DIRECTIONS FOR THIS TASK: Only one stretch of the data below is wanted: the lines starting at the one with "white pencil: 4 -> 2" and ending at the one with "red bell: 4 -> 3", both included, given again exactly.

──────── INPUT DATA

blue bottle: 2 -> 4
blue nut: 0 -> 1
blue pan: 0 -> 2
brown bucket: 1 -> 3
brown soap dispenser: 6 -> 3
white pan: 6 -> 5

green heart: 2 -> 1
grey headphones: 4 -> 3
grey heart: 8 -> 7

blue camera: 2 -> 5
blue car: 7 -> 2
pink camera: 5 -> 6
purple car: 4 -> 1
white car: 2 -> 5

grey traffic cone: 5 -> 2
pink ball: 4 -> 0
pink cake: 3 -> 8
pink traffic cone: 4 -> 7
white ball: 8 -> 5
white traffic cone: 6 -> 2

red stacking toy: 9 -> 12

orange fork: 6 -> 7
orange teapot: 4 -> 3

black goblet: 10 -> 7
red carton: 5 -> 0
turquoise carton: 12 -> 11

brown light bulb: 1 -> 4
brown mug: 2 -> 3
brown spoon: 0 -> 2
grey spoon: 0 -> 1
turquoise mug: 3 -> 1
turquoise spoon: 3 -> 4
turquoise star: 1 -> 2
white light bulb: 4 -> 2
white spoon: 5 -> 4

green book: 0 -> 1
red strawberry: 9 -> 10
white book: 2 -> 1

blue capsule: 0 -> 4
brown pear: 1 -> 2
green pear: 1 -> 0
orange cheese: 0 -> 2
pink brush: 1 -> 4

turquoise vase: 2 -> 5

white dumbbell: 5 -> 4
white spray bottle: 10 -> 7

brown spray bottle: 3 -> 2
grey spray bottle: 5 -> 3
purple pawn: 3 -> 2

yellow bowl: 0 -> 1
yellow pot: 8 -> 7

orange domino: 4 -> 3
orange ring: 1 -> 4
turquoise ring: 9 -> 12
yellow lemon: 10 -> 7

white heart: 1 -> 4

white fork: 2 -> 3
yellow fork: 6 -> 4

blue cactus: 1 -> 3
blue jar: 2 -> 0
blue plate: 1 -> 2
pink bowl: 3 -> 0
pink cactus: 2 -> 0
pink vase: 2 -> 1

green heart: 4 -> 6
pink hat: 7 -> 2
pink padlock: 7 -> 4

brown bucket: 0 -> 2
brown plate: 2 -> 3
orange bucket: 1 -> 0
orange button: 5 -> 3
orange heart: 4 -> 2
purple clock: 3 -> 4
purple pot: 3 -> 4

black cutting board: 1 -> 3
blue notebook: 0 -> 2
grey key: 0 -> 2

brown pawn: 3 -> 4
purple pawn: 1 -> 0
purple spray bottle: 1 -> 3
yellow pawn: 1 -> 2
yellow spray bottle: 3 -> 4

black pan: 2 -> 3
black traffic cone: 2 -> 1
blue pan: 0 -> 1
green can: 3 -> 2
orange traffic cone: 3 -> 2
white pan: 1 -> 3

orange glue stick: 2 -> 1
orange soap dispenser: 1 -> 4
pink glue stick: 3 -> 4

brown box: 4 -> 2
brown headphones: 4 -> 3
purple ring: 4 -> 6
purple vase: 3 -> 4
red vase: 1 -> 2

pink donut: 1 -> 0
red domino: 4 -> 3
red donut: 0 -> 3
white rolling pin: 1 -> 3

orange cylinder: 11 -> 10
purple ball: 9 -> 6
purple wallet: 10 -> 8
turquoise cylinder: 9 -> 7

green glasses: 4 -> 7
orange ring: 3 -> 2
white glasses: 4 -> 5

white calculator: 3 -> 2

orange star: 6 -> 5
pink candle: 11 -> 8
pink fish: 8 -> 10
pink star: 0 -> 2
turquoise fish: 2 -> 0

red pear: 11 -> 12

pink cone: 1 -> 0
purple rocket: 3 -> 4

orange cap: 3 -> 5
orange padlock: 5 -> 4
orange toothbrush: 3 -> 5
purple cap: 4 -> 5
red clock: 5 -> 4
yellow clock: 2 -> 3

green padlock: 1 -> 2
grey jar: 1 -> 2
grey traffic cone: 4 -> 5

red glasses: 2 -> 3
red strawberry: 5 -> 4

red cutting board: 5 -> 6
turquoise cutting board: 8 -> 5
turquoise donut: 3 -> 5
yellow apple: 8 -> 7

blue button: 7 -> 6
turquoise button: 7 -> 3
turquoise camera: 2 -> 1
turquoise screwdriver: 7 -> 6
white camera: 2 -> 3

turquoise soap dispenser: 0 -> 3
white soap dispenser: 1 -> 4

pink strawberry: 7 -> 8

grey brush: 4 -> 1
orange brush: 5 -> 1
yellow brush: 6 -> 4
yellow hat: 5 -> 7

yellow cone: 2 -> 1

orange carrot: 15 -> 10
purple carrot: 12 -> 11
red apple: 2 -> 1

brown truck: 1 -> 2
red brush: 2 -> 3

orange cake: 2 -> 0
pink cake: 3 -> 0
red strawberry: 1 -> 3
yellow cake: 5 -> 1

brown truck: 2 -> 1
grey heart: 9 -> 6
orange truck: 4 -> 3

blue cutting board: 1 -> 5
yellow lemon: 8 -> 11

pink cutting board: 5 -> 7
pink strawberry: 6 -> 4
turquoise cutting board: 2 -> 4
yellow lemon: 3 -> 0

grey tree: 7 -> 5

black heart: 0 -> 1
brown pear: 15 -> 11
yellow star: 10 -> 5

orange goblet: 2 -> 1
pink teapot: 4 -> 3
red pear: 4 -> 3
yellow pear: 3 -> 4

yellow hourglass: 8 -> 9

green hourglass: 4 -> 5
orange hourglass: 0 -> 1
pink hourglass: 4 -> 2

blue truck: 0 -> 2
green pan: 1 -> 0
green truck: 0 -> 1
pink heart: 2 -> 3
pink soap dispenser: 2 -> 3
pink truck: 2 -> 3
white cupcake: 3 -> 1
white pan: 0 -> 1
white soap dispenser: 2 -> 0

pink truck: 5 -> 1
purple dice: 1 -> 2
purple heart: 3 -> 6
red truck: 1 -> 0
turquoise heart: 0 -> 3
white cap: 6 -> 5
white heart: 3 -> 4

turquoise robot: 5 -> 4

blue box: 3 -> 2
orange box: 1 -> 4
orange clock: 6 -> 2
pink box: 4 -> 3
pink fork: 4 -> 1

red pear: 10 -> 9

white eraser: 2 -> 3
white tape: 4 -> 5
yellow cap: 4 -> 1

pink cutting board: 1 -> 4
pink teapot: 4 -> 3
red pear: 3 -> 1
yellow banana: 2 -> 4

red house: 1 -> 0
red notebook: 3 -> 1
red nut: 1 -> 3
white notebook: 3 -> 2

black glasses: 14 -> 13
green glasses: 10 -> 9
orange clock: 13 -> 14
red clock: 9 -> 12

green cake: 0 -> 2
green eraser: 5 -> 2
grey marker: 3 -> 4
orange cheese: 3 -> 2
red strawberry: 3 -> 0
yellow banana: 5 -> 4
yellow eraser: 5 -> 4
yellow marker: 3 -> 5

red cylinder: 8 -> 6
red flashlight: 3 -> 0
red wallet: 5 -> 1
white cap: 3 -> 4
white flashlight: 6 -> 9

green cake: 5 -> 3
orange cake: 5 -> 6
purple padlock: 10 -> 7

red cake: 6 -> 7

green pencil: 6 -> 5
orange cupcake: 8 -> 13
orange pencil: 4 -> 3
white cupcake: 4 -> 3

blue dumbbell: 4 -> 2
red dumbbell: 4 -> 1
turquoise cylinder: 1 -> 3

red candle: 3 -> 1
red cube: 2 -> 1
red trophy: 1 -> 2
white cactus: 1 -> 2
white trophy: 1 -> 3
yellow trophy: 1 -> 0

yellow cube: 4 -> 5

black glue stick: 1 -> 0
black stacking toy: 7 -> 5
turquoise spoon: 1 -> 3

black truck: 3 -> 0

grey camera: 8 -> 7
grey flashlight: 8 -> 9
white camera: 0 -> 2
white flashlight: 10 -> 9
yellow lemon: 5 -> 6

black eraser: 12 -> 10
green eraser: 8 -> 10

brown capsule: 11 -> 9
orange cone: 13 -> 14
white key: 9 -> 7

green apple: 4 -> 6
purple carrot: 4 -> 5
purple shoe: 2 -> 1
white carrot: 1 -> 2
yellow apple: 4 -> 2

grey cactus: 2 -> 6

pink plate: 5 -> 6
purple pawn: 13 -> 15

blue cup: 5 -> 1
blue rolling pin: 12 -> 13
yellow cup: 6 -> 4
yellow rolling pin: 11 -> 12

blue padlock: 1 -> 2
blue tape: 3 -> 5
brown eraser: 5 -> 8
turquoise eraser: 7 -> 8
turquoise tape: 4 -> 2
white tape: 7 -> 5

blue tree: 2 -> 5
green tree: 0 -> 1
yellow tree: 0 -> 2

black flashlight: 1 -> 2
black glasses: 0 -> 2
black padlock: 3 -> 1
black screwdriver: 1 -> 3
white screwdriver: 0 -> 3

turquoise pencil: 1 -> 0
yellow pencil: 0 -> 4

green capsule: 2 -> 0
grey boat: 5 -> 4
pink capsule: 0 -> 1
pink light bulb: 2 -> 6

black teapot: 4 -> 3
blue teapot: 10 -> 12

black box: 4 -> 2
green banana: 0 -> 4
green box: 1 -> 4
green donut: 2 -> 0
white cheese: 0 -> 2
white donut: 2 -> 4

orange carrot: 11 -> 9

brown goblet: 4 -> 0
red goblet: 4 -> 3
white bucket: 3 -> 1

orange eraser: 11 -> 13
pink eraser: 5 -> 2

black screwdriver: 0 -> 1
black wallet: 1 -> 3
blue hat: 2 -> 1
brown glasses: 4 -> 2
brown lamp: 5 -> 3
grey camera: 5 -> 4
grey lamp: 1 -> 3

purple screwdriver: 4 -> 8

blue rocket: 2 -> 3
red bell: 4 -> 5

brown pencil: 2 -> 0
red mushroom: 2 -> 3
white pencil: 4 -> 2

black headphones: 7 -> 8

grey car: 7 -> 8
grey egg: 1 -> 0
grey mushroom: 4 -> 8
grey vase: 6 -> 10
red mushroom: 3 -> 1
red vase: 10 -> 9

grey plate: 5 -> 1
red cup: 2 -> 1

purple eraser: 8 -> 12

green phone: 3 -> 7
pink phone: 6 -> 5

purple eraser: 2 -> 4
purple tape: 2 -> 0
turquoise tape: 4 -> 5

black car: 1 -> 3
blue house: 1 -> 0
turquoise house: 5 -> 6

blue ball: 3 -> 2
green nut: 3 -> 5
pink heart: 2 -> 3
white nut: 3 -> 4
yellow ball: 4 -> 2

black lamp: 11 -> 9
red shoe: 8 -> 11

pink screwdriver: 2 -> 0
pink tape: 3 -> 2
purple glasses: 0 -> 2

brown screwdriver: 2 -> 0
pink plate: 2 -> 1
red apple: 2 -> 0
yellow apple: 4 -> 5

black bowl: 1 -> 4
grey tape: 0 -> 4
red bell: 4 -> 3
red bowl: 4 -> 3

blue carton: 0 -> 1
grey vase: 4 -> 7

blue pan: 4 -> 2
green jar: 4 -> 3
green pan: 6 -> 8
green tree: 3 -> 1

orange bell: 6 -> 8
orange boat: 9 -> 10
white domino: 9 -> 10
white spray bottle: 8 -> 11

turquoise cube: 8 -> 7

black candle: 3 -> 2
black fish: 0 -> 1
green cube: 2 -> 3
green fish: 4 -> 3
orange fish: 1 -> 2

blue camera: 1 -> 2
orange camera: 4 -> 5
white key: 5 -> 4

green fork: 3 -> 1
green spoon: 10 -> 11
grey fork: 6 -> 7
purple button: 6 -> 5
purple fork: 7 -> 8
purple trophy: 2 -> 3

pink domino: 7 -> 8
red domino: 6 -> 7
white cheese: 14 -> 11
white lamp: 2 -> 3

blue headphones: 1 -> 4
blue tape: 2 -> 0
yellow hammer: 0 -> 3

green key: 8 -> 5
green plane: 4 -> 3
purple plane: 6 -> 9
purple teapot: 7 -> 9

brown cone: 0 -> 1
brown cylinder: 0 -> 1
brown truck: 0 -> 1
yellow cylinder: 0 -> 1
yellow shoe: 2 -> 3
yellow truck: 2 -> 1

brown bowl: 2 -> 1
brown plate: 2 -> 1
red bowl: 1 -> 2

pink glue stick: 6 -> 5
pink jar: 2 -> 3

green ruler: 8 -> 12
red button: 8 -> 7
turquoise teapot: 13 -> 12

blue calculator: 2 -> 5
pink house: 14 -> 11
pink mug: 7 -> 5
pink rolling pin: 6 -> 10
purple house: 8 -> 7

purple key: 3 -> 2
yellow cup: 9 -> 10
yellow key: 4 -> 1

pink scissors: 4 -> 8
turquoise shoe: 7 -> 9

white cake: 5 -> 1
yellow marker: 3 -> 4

────────────────

FINISHED TASK:
white pencil: 4 -> 2

black headphones: 7 -> 8

grey car: 7 -> 8
grey egg: 1 -> 0
grey mushroom: 4 -> 8
grey vase: 6 -> 10
red mushroom: 3 -> 1
red vase: 10 -> 9

grey plate: 5 -> 1
red cup: 2 -> 1

purple eraser: 8 -> 12

green phone: 3 -> 7
pink phone: 6 -> 5

purple eraser: 2 -> 4
purple tape: 2 -> 0
turquoise tape: 4 -> 5

black car: 1 -> 3
blue house: 1 -> 0
turquoise house: 5 -> 6

blue ball: 3 -> 2
green nut: 3 -> 5
pink heart: 2 -> 3
white nut: 3 -> 4
yellow ball: 4 -> 2

black lamp: 11 -> 9
red shoe: 8 -> 11

pink screwdriver: 2 -> 0
pink tape: 3 -> 2
purple glasses: 0 -> 2

brown screwdriver: 2 -> 0
pink plate: 2 -> 1
red apple: 2 -> 0
yellow apple: 4 -> 5

black bowl: 1 -> 4
grey tape: 0 -> 4
red bell: 4 -> 3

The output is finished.